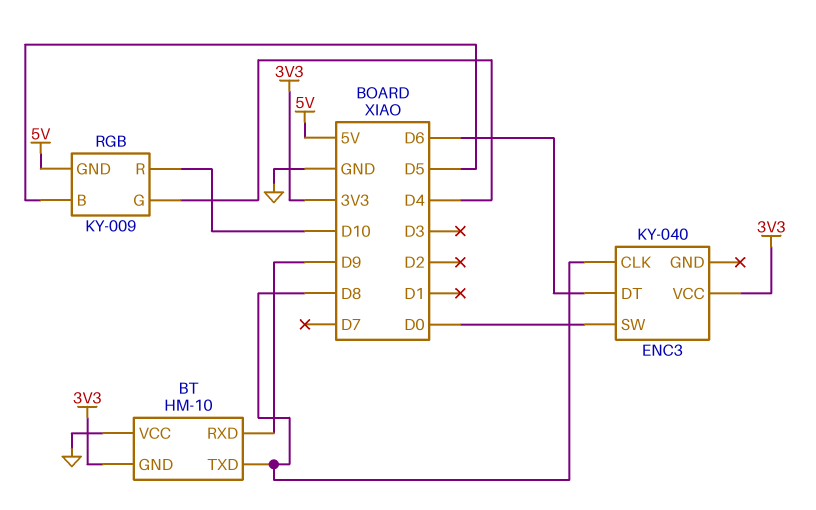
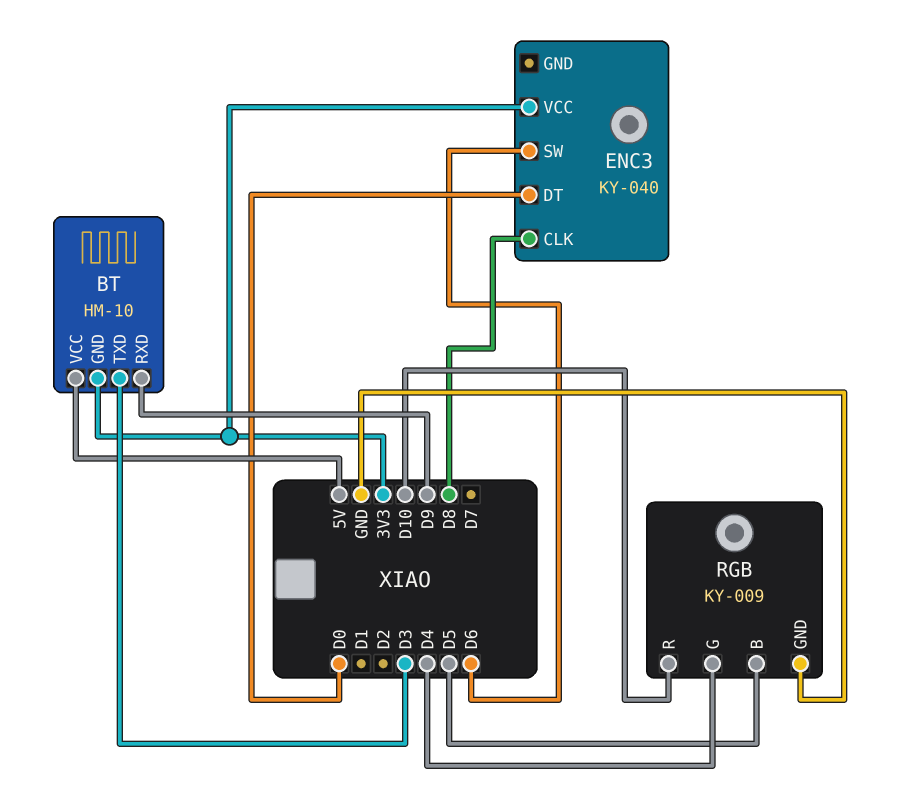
BT pin TXD: D8 -> D3
BT pin VCC: GND -> 5V
ENC3 pin DT: D6 -> D0
ENC3 pin SW: D0 -> D6
RGB pin GND: 5V -> GND

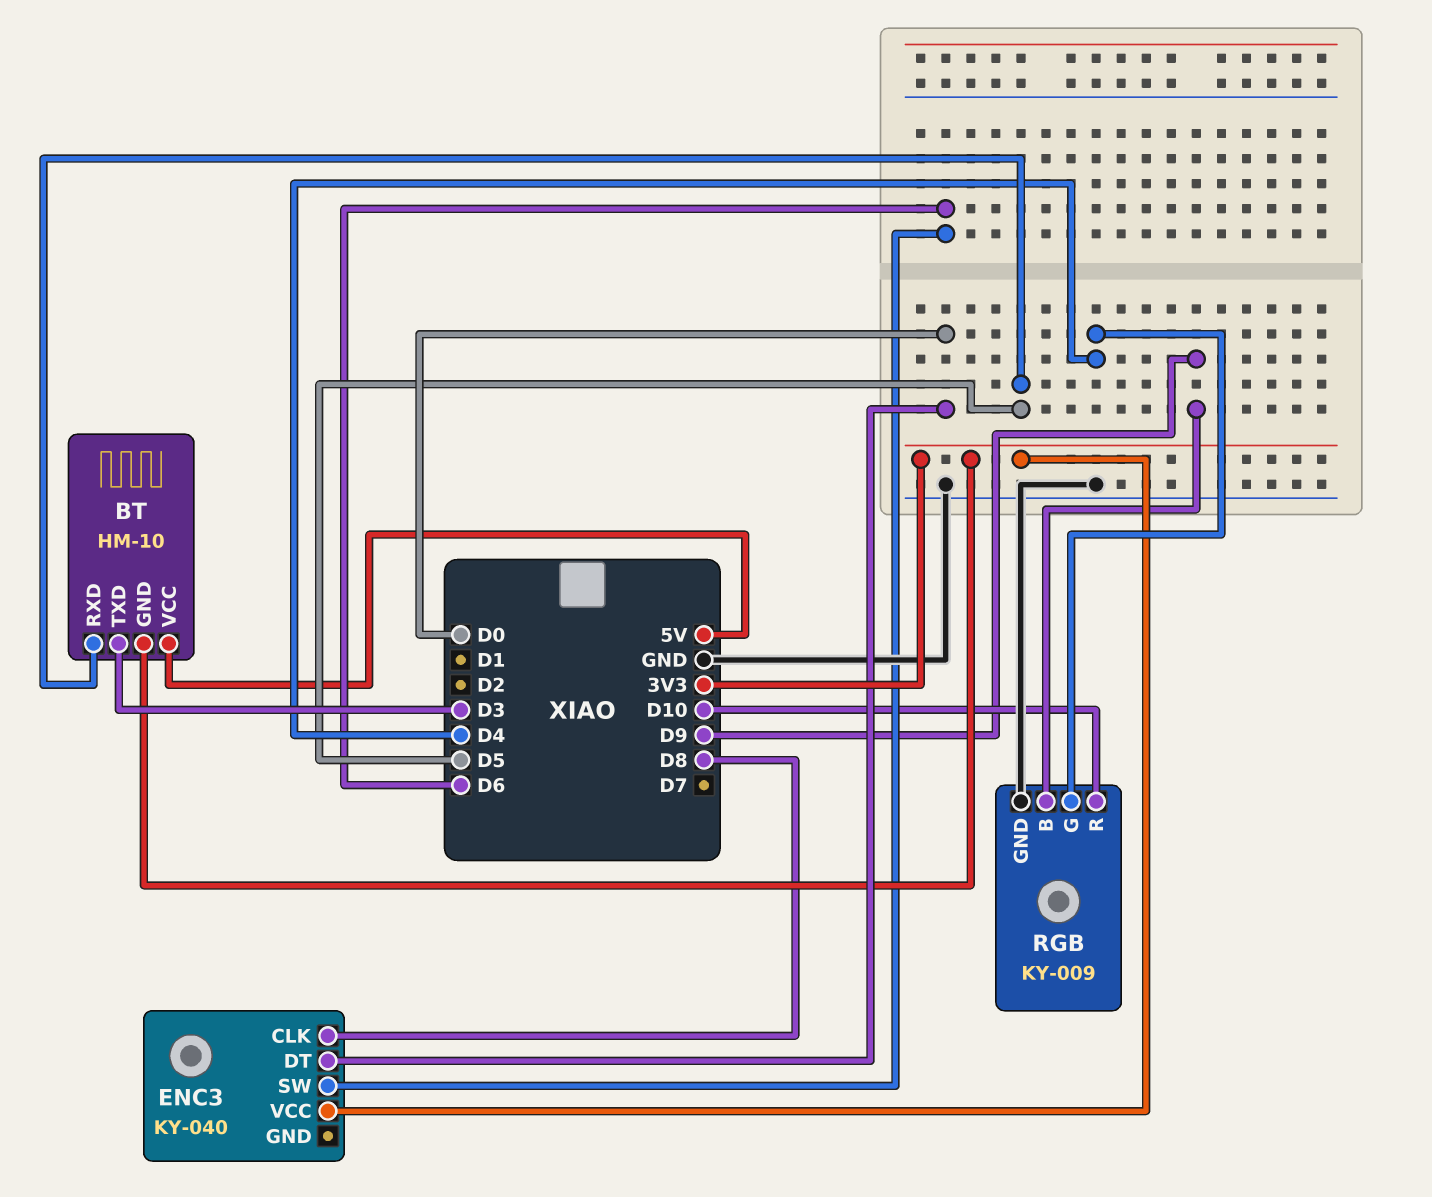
BT pin RXD: D9 -> D5
RGB pin B: D5 -> D9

• _Goal of the exercise_:
What is needed is an exact output of the records above, with every picture left out.

• _Result for this exercise_:
BT pin TXD: D8 -> D3
BT pin VCC: GND -> 5V
ENC3 pin DT: D6 -> D0
ENC3 pin SW: D0 -> D6
RGB pin GND: 5V -> GND

BT pin RXD: D9 -> D5
RGB pin B: D5 -> D9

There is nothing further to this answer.